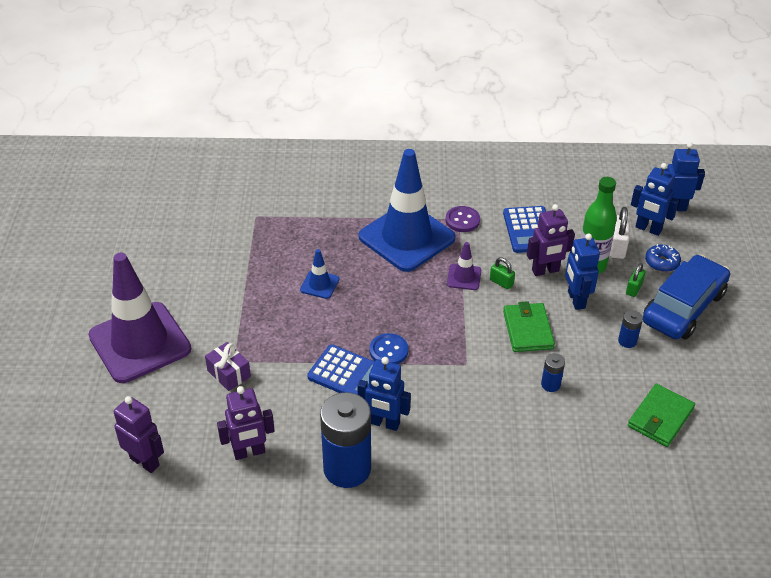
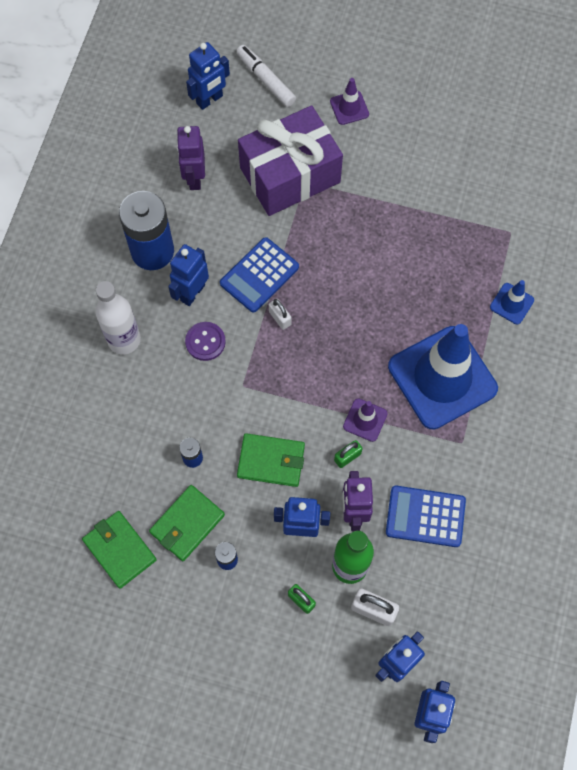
camera: 105 degrees right, 25 degrees up
purple traffic cone [88,253,191,383] -> purple traffic cone [330,78,369,125], size x0.42
purple robot [114,396,164,473] -> blue robot [186,42,230,110]
purple gift [205,342,251,391] -> purple gift [238,105,343,216], size x2.38
blue traffic cone [300,249,339,299] -> blue traffic cone moved to [490,280,534,324]
blue button [369,333,408,364] -> white padlock [269,299,291,330]
purple button [446,206,480,232] -> purple button moved to [185,322,226,361]
blue car [643,255,730,339] -> none
blue donut [645,244,681,272] -> none
none -> white bottle [95,281,141,354]
none -> green wallet [149,485,225,561]
none -> white marker [236,45,296,107]

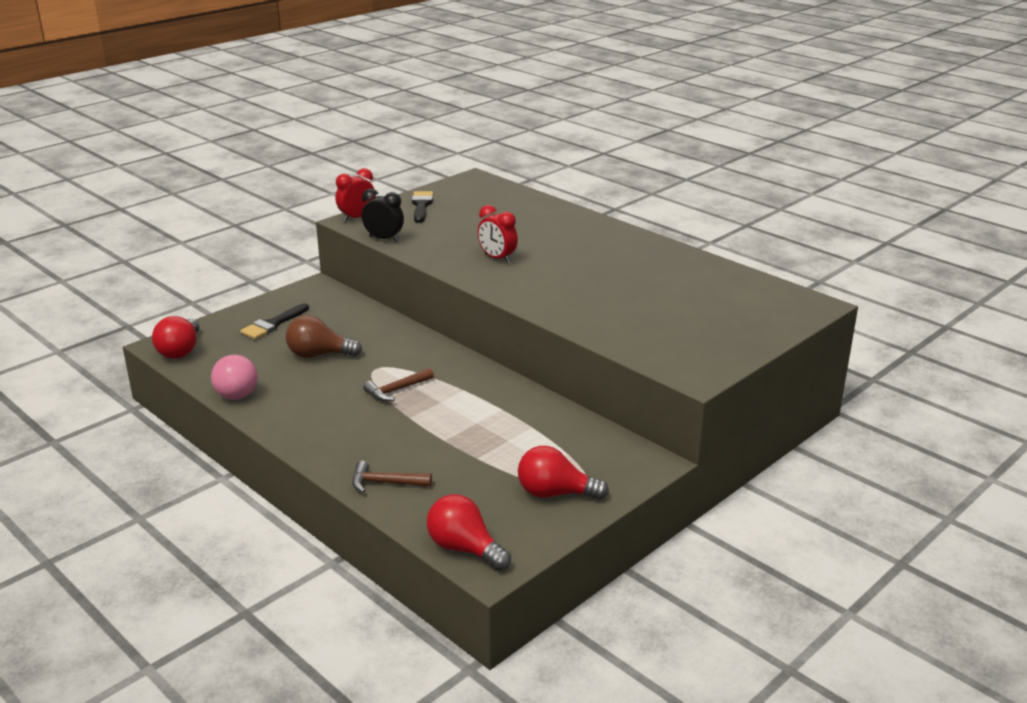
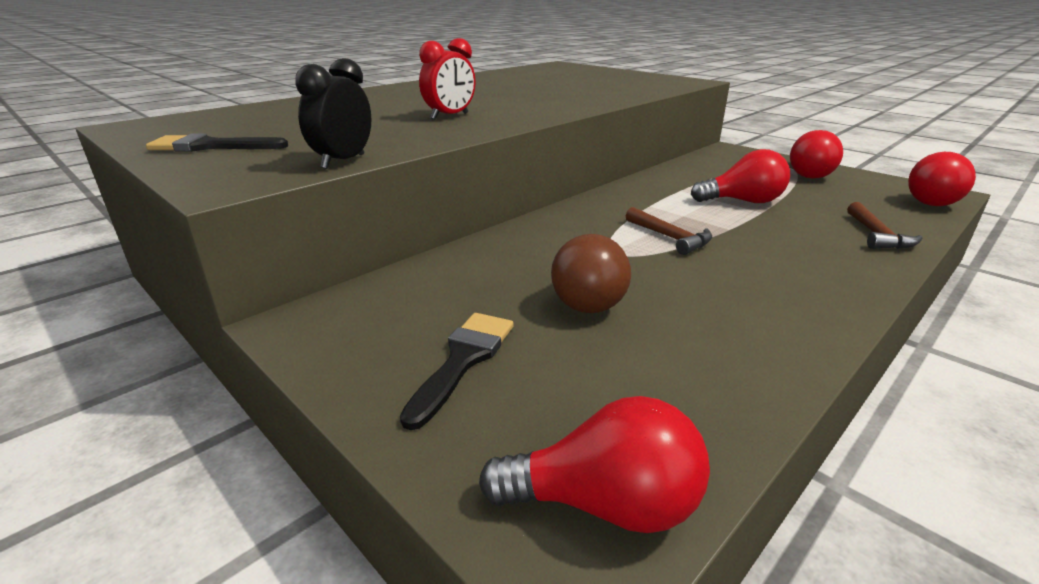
camera: 90 degrees left, 0 degrees up
pink light bulb [211,355,258,400] -> none
black brush [240,303,309,339] -> black brush turned 105 degrees counterclockwise [400,313,514,430]
red clock [336,168,376,222] -> none
none -> red light bulb [691,149,790,203]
______
> _WHAT YOU SHOULD DO_: Pictures are not part of the copy. Restate everything else in the listing word for word.

> _WRITTEN RESPONSE_:
camera: 105 degrees right, 25 degrees up
purple traffic cone [88,253,191,383] -> purple traffic cone [330,78,369,125], size x0.42
purple robot [114,396,164,473] -> blue robot [186,42,230,110]
purple gift [205,342,251,391] -> purple gift [238,105,343,216], size x2.38
blue traffic cone [300,249,339,299] -> blue traffic cone moved to [490,280,534,324]
blue button [369,333,408,364] -> white padlock [269,299,291,330]
purple button [446,206,480,232] -> purple button moved to [185,322,226,361]
blue car [643,255,730,339] -> none
blue donut [645,244,681,272] -> none
none -> white bottle [95,281,141,354]
none -> green wallet [149,485,225,561]
none -> white marker [236,45,296,107]

camera: 90 degrees left, 0 degrees up
pink light bulb [211,355,258,400] -> none
black brush [240,303,309,339] -> black brush turned 105 degrees counterclockwise [400,313,514,430]
red clock [336,168,376,222] -> none
none -> red light bulb [691,149,790,203]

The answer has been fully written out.